***** MATERIAL FOR THIS EXERCISE

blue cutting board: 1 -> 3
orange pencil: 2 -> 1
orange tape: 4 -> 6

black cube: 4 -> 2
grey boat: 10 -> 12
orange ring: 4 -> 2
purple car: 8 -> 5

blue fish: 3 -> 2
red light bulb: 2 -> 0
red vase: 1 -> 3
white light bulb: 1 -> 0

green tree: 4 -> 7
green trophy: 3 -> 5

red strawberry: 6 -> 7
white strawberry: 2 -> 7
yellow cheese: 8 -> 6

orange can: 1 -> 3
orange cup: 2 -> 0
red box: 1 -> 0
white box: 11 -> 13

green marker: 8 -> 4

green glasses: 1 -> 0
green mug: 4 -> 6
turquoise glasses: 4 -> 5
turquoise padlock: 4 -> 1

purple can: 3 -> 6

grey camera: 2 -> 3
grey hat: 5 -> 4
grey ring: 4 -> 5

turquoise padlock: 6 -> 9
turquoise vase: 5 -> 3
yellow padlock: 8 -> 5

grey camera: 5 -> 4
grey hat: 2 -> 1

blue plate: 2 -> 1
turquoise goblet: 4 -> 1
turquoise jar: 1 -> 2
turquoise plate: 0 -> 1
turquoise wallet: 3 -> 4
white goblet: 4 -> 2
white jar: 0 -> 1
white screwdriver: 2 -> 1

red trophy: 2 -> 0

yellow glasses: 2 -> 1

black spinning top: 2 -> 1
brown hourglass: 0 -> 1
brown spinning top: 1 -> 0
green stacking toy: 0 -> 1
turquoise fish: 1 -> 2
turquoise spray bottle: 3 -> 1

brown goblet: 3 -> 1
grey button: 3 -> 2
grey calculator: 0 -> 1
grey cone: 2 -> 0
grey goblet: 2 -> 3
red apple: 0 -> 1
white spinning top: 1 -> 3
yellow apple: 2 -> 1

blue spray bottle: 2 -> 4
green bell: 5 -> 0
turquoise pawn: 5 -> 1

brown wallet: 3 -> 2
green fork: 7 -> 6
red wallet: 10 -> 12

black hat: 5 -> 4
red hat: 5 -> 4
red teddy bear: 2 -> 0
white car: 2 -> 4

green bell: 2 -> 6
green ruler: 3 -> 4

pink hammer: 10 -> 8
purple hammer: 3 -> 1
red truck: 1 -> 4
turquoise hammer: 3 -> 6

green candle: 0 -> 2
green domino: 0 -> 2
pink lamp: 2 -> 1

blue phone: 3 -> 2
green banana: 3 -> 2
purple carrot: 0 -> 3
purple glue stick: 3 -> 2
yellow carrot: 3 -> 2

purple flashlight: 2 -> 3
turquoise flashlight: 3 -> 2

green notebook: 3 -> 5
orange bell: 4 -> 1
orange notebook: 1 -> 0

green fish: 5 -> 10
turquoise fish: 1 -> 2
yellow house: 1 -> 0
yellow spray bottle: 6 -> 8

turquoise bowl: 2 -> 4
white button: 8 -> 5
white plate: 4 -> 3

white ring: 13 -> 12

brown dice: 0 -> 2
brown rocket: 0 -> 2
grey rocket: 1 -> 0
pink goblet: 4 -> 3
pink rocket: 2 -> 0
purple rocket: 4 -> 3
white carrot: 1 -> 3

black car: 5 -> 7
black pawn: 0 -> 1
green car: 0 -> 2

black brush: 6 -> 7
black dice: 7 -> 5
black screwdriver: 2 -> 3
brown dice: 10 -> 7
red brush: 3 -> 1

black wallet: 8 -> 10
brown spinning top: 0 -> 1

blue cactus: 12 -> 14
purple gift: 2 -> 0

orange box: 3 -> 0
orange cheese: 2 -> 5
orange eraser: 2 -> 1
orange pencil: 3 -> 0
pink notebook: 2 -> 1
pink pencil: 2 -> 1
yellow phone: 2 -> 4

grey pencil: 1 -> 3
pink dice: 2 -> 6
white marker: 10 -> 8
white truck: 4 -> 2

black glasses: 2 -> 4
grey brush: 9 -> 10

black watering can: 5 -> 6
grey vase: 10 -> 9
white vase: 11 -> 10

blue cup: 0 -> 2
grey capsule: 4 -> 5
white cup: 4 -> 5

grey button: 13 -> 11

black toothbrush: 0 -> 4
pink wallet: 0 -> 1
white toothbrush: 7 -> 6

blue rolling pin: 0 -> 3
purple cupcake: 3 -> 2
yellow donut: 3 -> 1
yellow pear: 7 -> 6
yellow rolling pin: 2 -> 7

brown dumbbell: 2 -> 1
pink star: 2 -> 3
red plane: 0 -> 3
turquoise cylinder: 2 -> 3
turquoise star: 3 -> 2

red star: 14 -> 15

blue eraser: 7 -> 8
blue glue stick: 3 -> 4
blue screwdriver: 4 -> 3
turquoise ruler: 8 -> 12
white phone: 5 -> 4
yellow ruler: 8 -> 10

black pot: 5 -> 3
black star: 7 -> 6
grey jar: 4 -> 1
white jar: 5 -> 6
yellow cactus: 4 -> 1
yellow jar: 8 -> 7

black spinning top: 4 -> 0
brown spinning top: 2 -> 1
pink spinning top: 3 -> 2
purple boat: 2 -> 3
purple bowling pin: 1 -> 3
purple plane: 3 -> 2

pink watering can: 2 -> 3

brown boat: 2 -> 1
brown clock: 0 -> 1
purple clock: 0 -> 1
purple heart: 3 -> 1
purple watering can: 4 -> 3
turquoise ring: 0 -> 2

**********

TASK GOAL — Please find every line in the records that contains the word "notebook", and copy it out.

WRITTEN REPLY —
green notebook: 3 -> 5
orange notebook: 1 -> 0
pink notebook: 2 -> 1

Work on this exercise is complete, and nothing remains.